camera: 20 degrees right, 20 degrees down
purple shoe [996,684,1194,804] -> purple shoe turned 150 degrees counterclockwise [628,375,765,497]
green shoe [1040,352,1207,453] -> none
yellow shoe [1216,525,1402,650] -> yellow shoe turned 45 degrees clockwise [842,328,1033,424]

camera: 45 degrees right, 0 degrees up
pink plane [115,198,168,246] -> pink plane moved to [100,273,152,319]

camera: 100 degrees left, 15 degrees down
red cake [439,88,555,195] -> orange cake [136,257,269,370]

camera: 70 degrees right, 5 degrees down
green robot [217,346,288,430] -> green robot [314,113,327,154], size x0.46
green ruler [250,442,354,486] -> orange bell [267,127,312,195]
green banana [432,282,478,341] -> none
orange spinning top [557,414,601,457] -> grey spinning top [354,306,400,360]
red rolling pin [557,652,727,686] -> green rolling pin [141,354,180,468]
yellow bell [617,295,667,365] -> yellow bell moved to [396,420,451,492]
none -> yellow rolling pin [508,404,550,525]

◇ ◇ ◇

In full and without alteration, transcribe the listing above.

◆ **Result of this exercise**:
camera: 20 degrees right, 20 degrees down
purple shoe [996,684,1194,804] -> purple shoe turned 150 degrees counterclockwise [628,375,765,497]
green shoe [1040,352,1207,453] -> none
yellow shoe [1216,525,1402,650] -> yellow shoe turned 45 degrees clockwise [842,328,1033,424]

camera: 45 degrees right, 0 degrees up
pink plane [115,198,168,246] -> pink plane moved to [100,273,152,319]

camera: 100 degrees left, 15 degrees down
red cake [439,88,555,195] -> orange cake [136,257,269,370]

camera: 70 degrees right, 5 degrees down
green robot [217,346,288,430] -> green robot [314,113,327,154], size x0.46
green ruler [250,442,354,486] -> orange bell [267,127,312,195]
green banana [432,282,478,341] -> none
orange spinning top [557,414,601,457] -> grey spinning top [354,306,400,360]
red rolling pin [557,652,727,686] -> green rolling pin [141,354,180,468]
yellow bell [617,295,667,365] -> yellow bell moved to [396,420,451,492]
none -> yellow rolling pin [508,404,550,525]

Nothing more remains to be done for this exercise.